**Work request**
Write out exactly the lines from the one holding "pink cube: 6 -> 3" to the last line of the entries, both ends included and nothing else, without the pictures.

(Object tracking records)
★ ★ ★

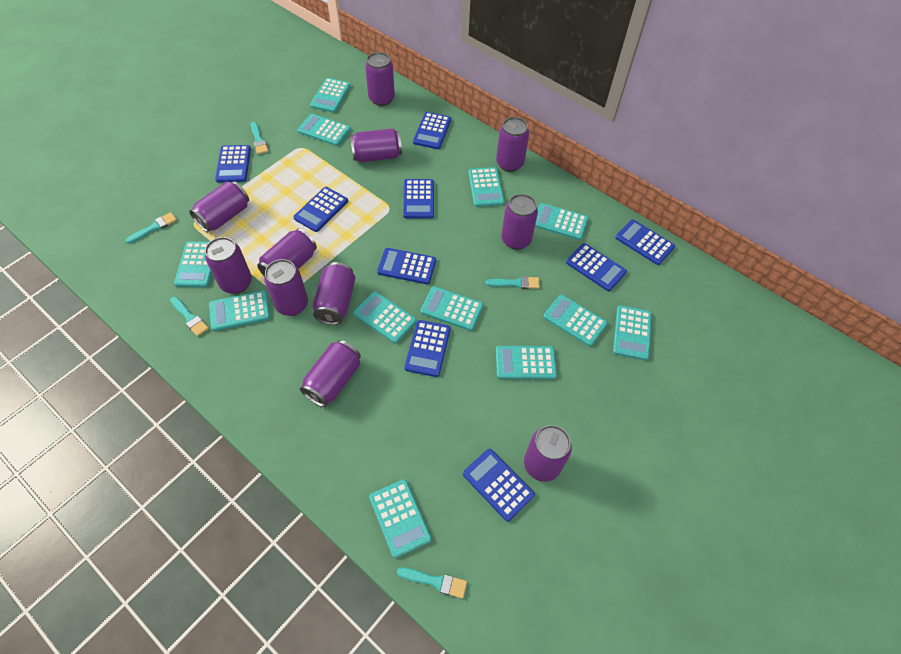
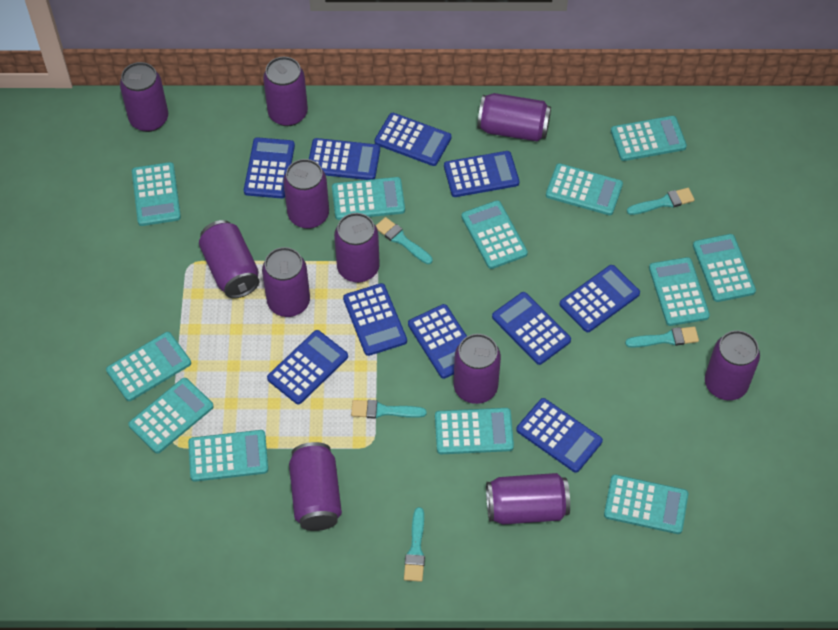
blue calculator: 9 -> 10

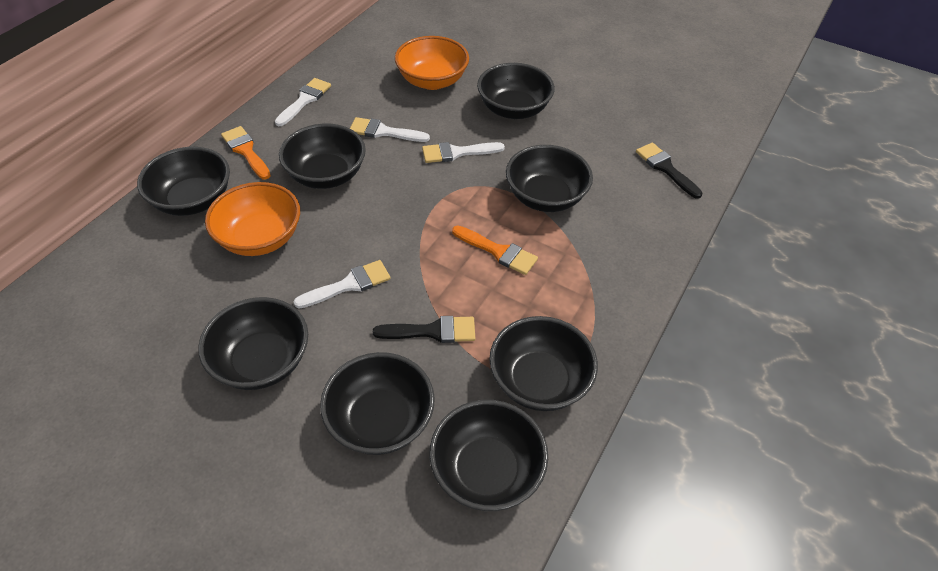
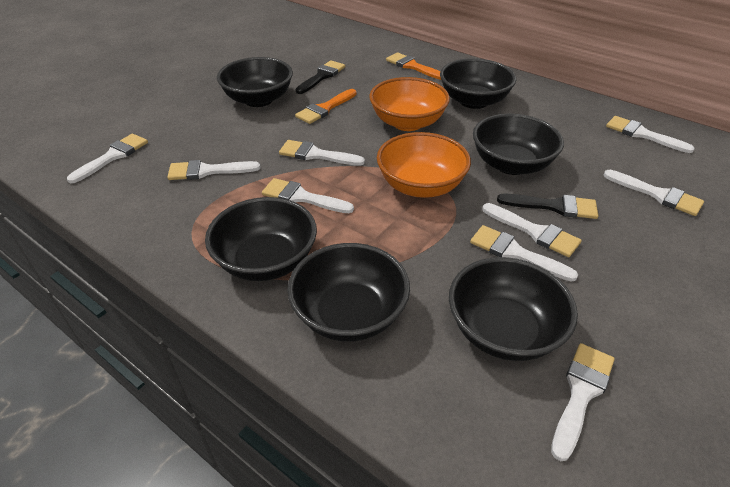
black bowl: 8 -> 6
white brush: 4 -> 9

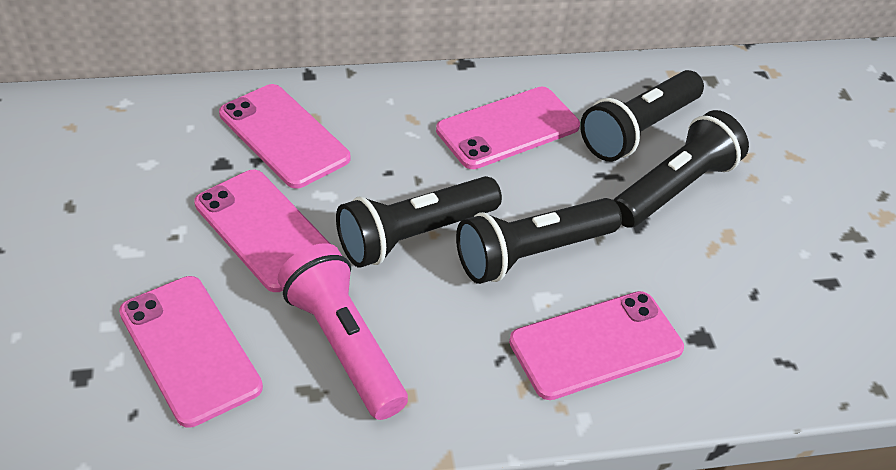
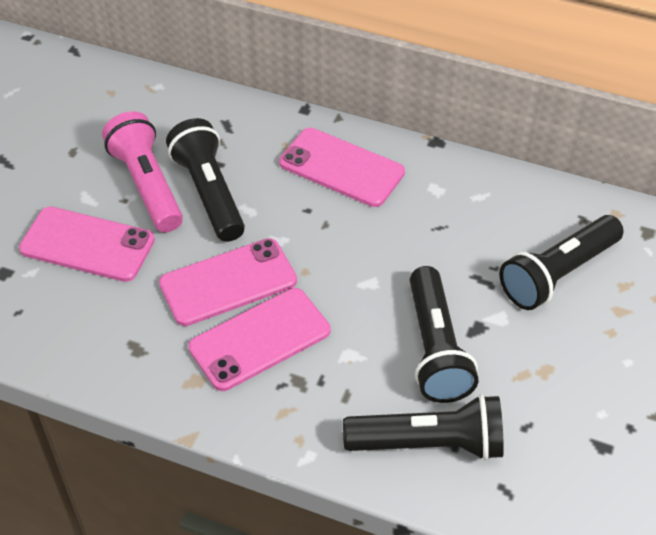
pink phone: 5 -> 4

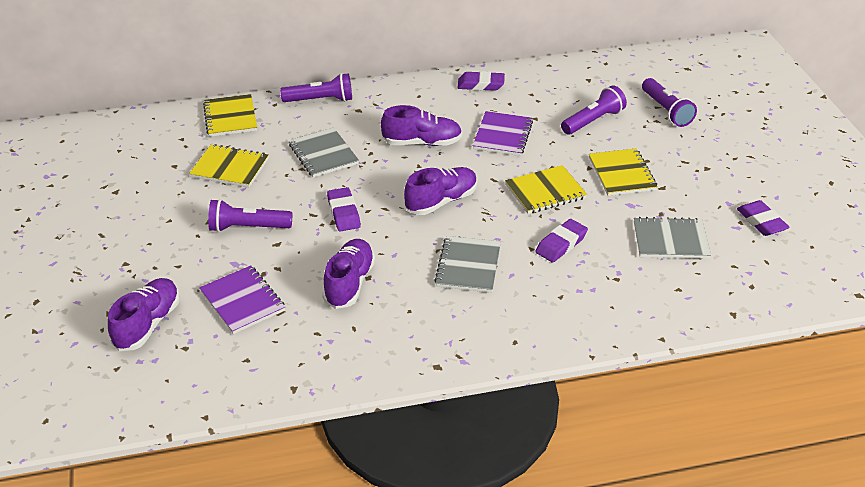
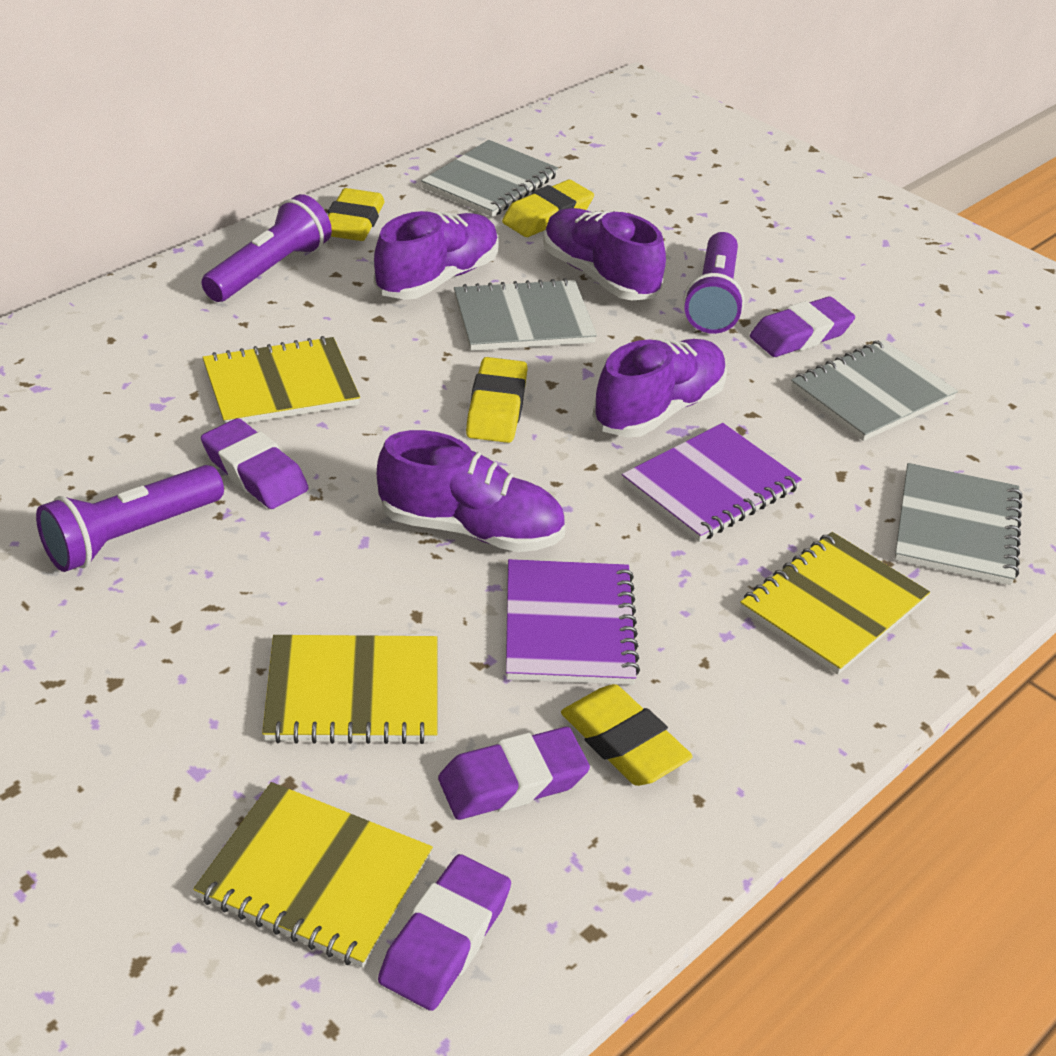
grey notebook: 3 -> 4
purple flashlight: 4 -> 3
yellow eraser: 0 -> 4

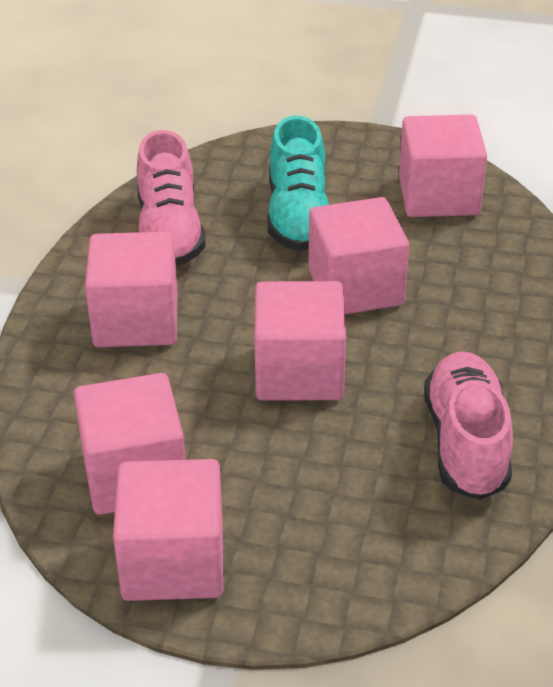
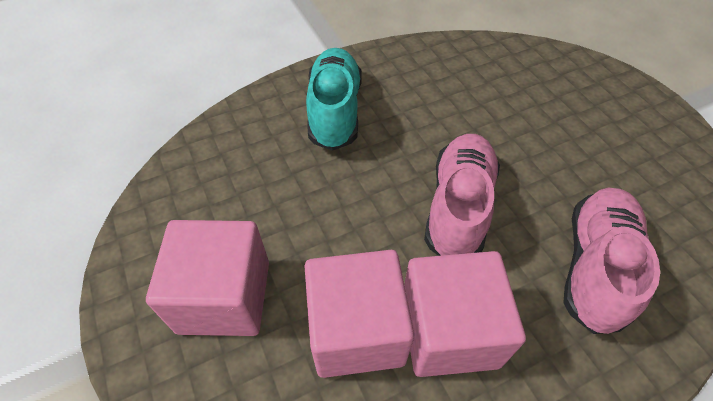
pink cube: 6 -> 3

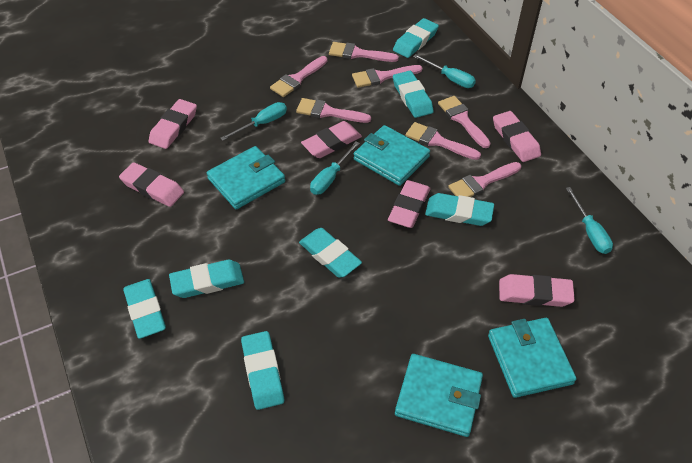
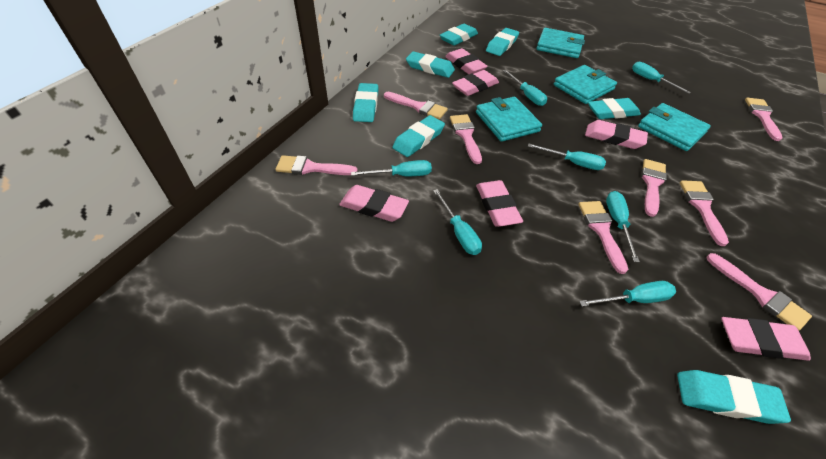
pink brush: 7 -> 8
turquoise screwdriver: 4 -> 7

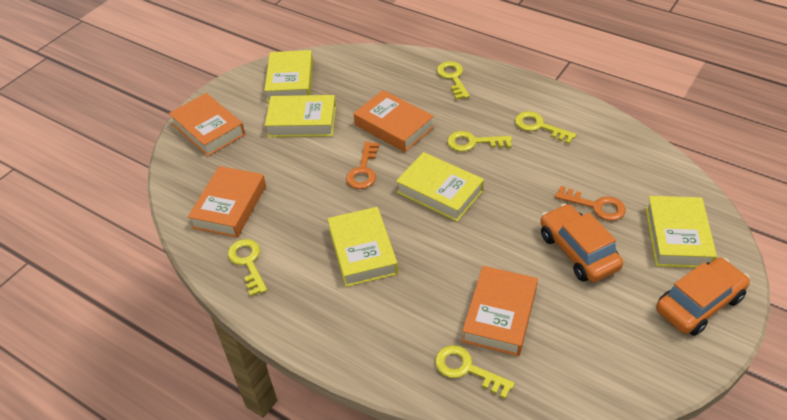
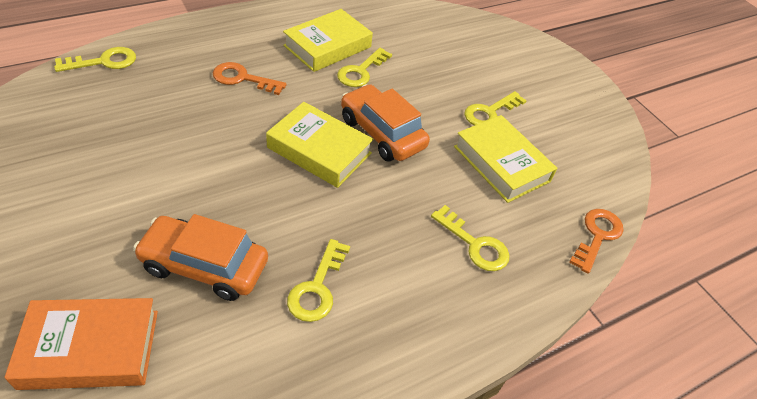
orange book: 4 -> 1
yellow book: 5 -> 3

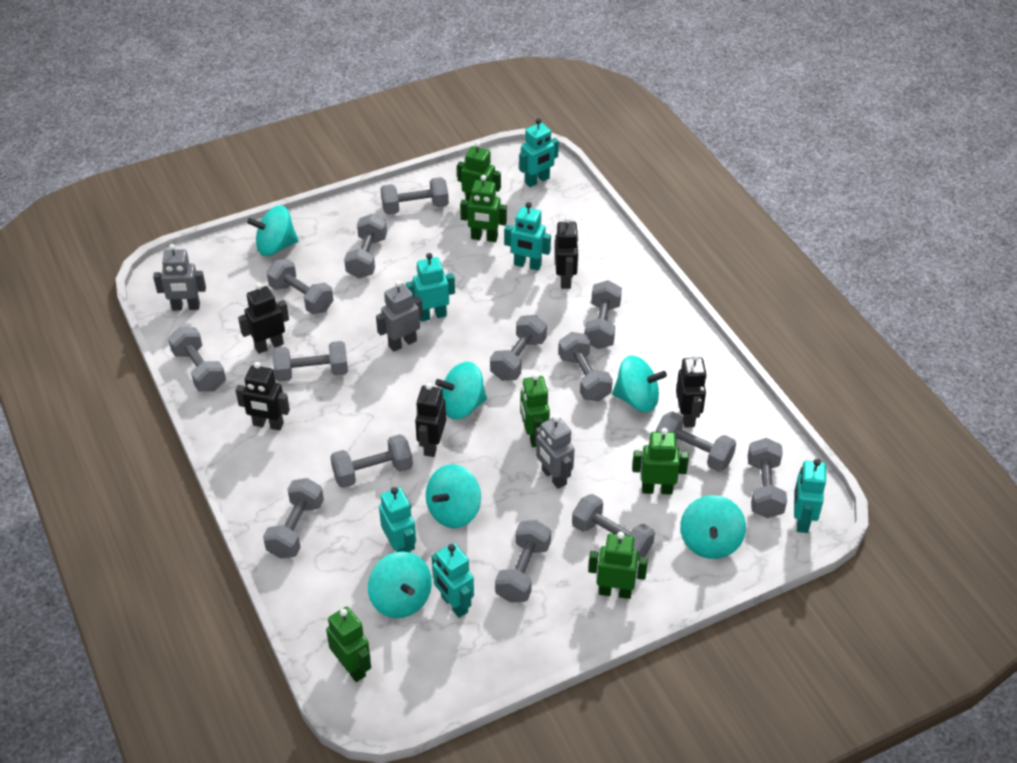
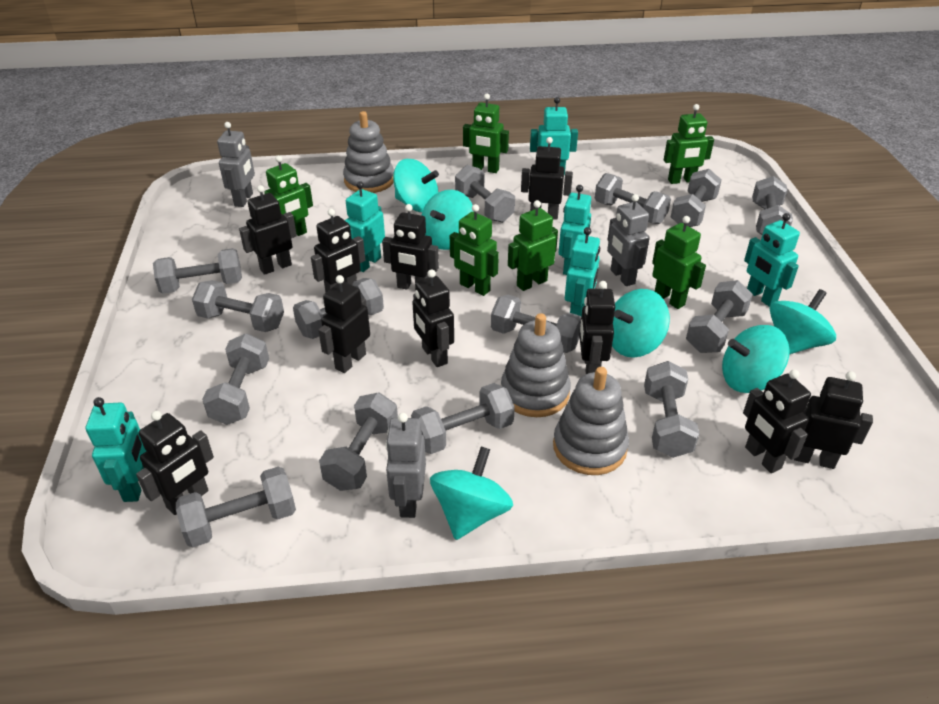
black robot: 5 -> 10
grey stacking toy: 0 -> 3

★ ★ ★

**Task output**
pink cube: 6 -> 3

pink brush: 7 -> 8
turquoise screwdriver: 4 -> 7

orange book: 4 -> 1
yellow book: 5 -> 3

black robot: 5 -> 10
grey stacking toy: 0 -> 3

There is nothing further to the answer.